Exclude the pictures, and otherwise reproduce the data in full.

═════ Material for this exercise ═════

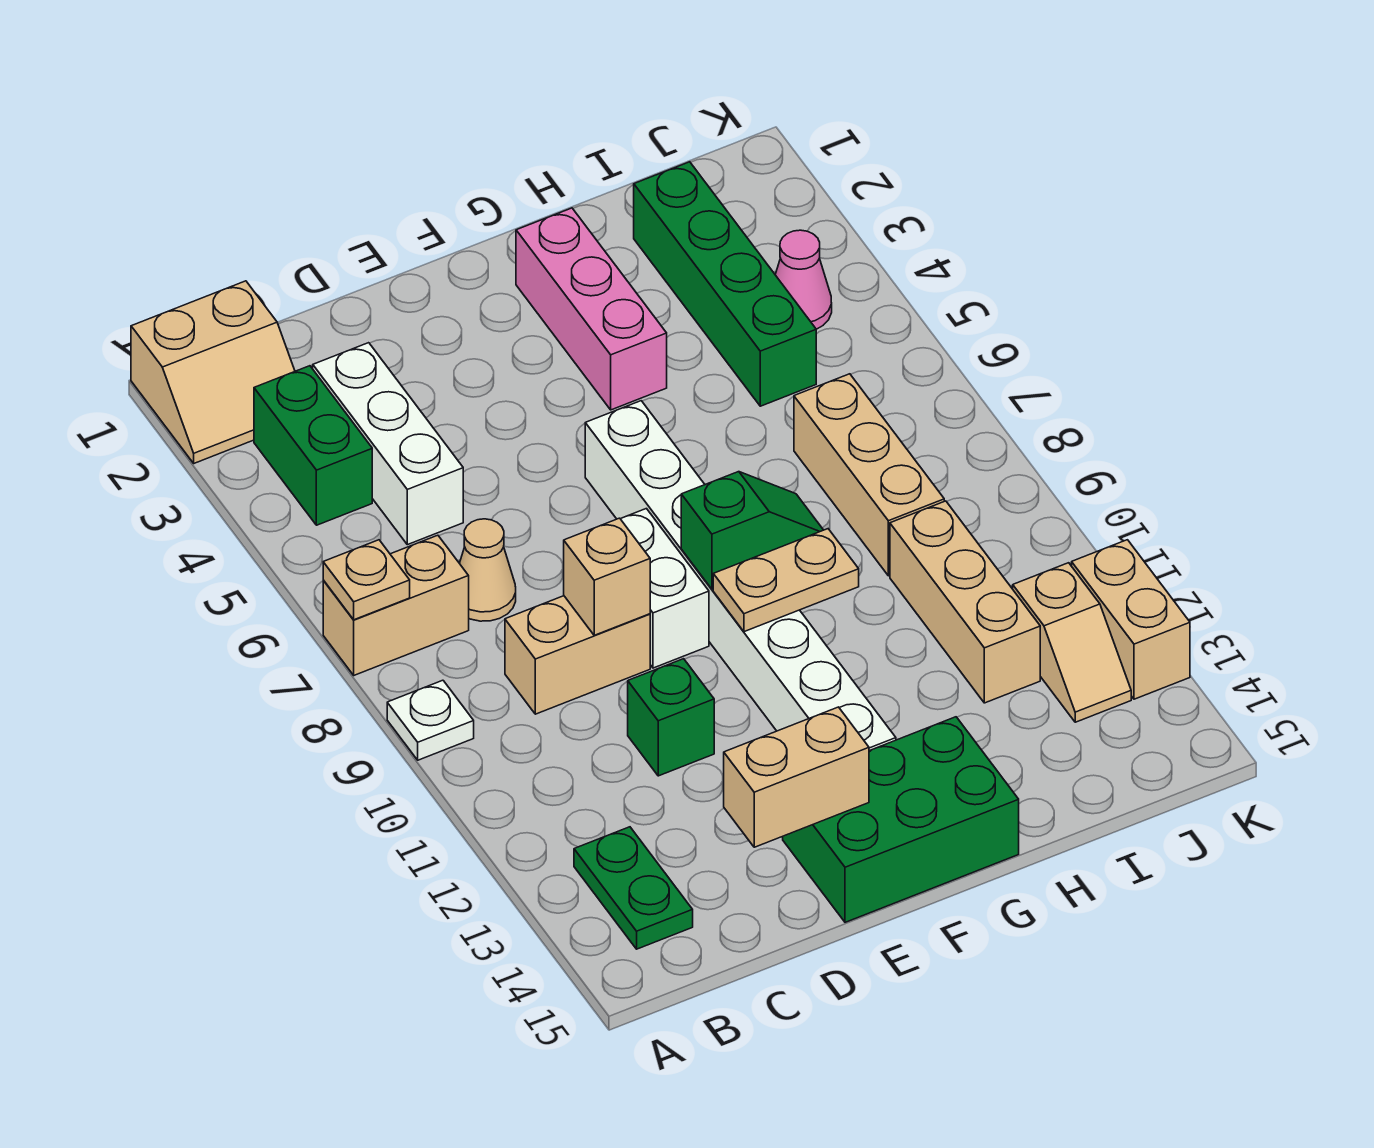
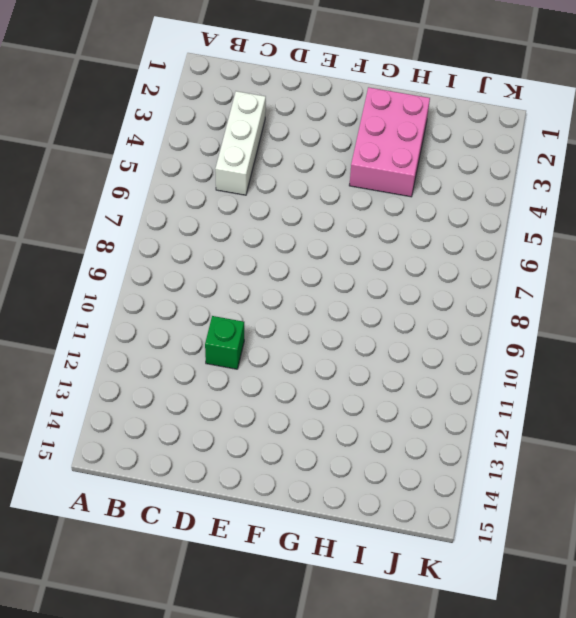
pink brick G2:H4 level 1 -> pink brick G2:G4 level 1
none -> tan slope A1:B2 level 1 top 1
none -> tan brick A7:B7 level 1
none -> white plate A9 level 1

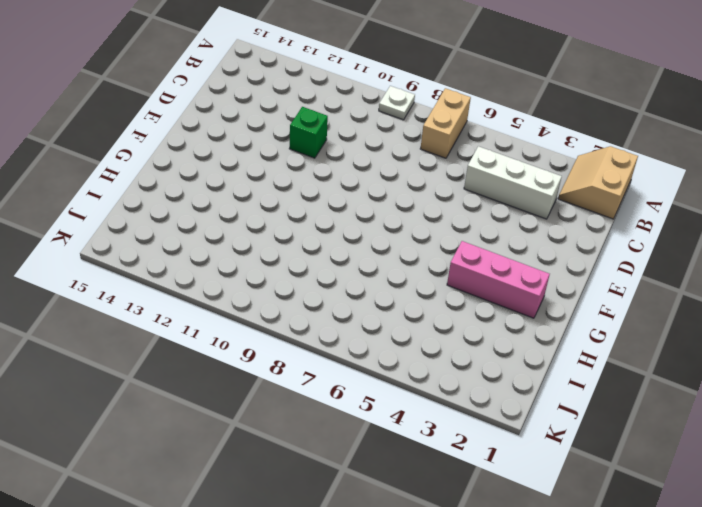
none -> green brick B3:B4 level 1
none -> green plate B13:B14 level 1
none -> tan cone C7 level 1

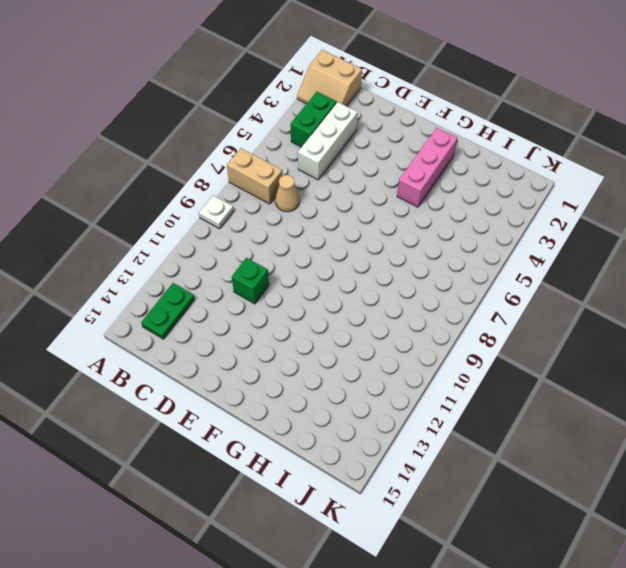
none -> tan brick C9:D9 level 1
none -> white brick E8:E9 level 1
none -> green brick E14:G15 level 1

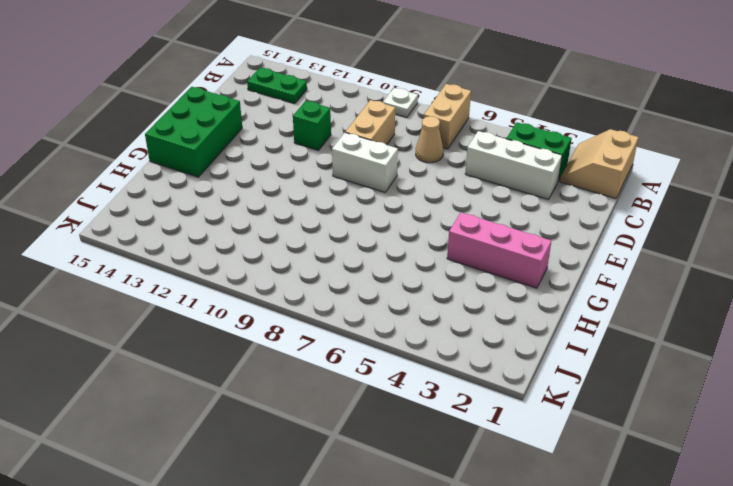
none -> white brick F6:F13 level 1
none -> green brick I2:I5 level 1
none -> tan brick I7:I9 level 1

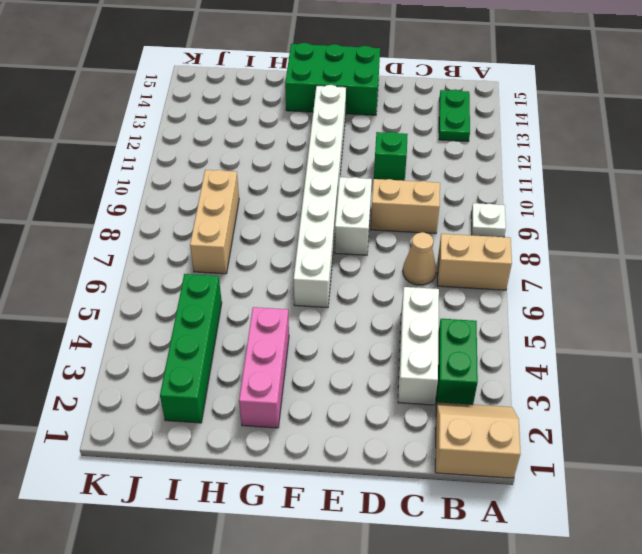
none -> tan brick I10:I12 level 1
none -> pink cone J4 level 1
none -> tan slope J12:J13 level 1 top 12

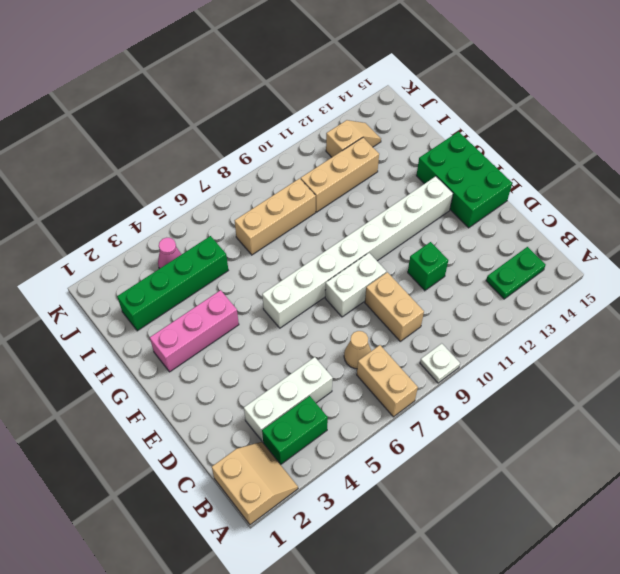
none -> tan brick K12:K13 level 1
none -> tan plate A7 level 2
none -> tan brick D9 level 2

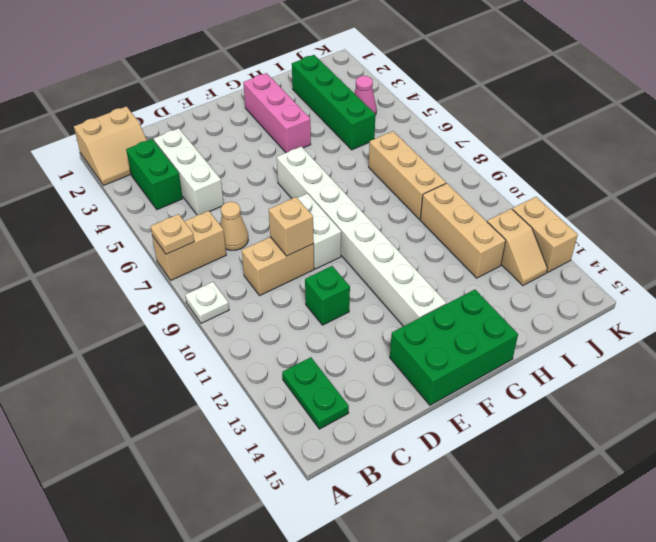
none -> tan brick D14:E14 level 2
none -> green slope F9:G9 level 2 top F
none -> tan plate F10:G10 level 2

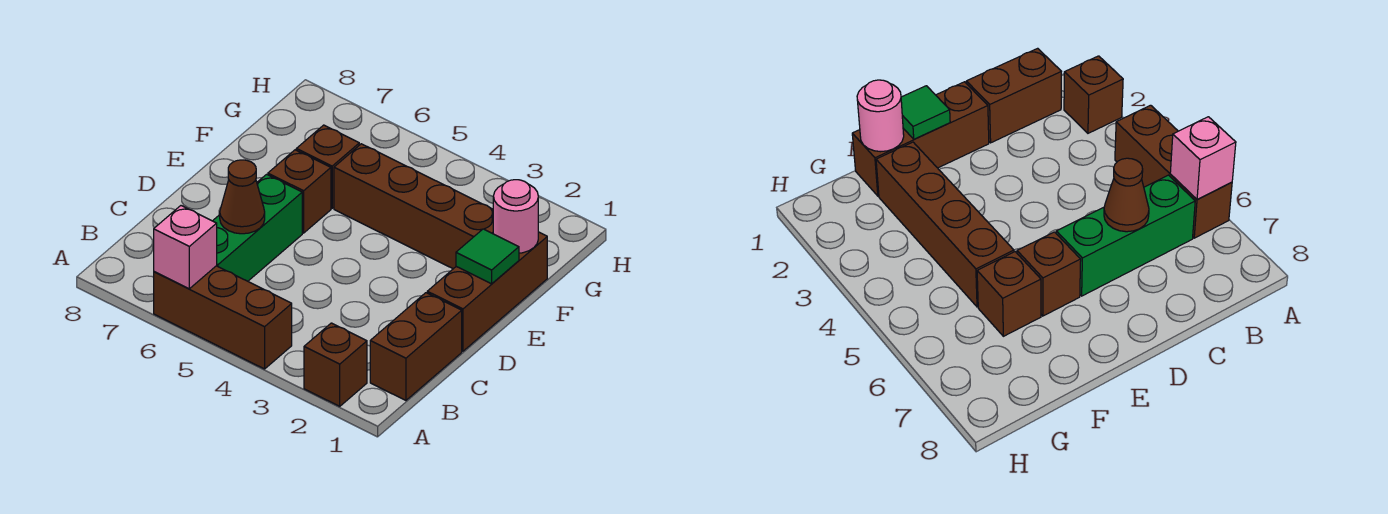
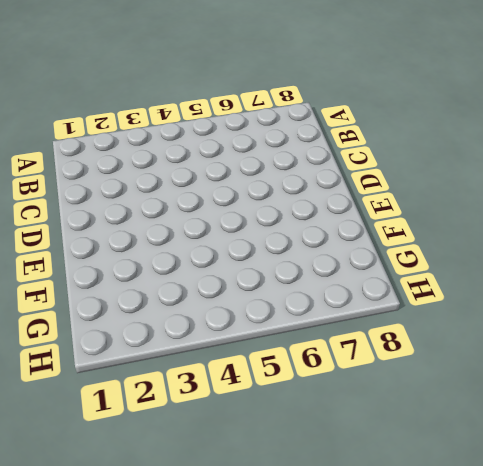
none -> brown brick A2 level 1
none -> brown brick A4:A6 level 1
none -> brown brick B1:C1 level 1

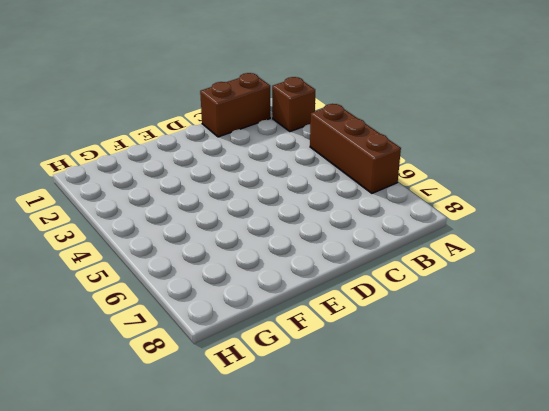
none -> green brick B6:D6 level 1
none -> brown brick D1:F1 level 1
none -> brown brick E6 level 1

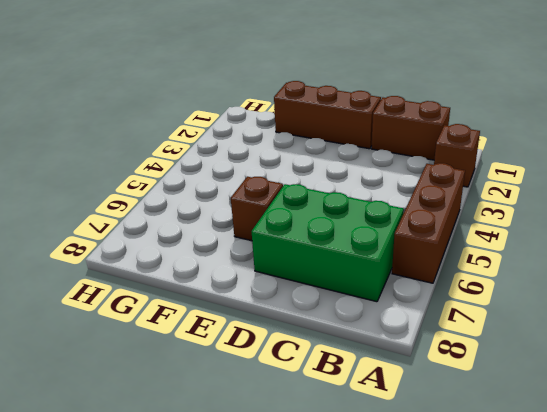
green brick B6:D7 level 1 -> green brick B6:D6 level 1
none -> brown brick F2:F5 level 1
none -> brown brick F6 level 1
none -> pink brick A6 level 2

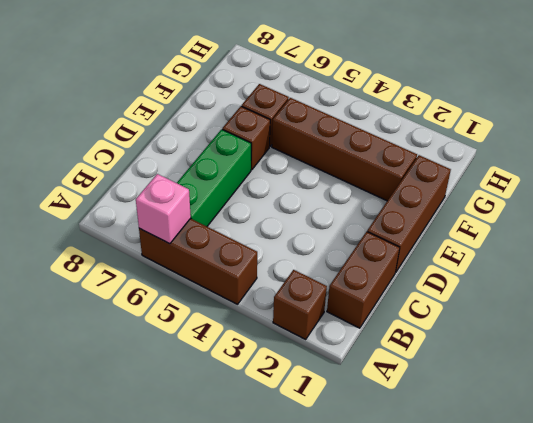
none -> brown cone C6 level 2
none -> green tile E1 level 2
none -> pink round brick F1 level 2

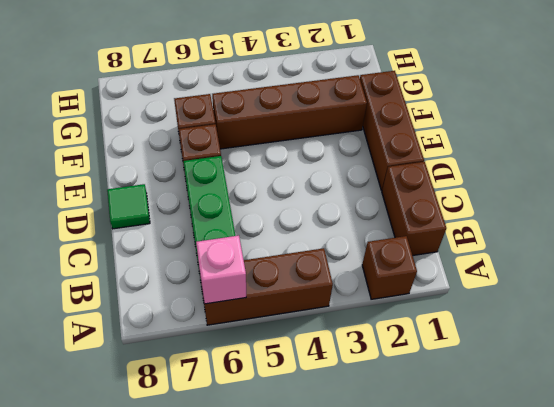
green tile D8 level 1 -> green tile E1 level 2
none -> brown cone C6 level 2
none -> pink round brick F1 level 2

═════

## Your response
pink brick G2:H4 level 1 -> pink brick G2:G4 level 1
none -> tan slope A1:B2 level 1 top 1
none -> tan brick A7:B7 level 1
none -> white plate A9 level 1

none -> green brick B3:B4 level 1
none -> green plate B13:B14 level 1
none -> tan cone C7 level 1

none -> tan brick C9:D9 level 1
none -> white brick E8:E9 level 1
none -> green brick E14:G15 level 1

none -> white brick F6:F13 level 1
none -> green brick I2:I5 level 1
none -> tan brick I7:I9 level 1

none -> tan brick I10:I12 level 1
none -> pink cone J4 level 1
none -> tan slope J12:J13 level 1 top 12

none -> tan brick K12:K13 level 1
none -> tan plate A7 level 2
none -> tan brick D9 level 2

none -> tan brick D14:E14 level 2
none -> green slope F9:G9 level 2 top F
none -> tan plate F10:G10 level 2

none -> brown brick A2 level 1
none -> brown brick A4:A6 level 1
none -> brown brick B1:C1 level 1

none -> green brick B6:D6 level 1
none -> brown brick D1:F1 level 1
none -> brown brick E6 level 1

green brick B6:D7 level 1 -> green brick B6:D6 level 1
none -> brown brick F2:F5 level 1
none -> brown brick F6 level 1
none -> pink brick A6 level 2

none -> brown cone C6 level 2
none -> green tile E1 level 2
none -> pink round brick F1 level 2

green tile D8 level 1 -> green tile E1 level 2
none -> brown cone C6 level 2
none -> pink round brick F1 level 2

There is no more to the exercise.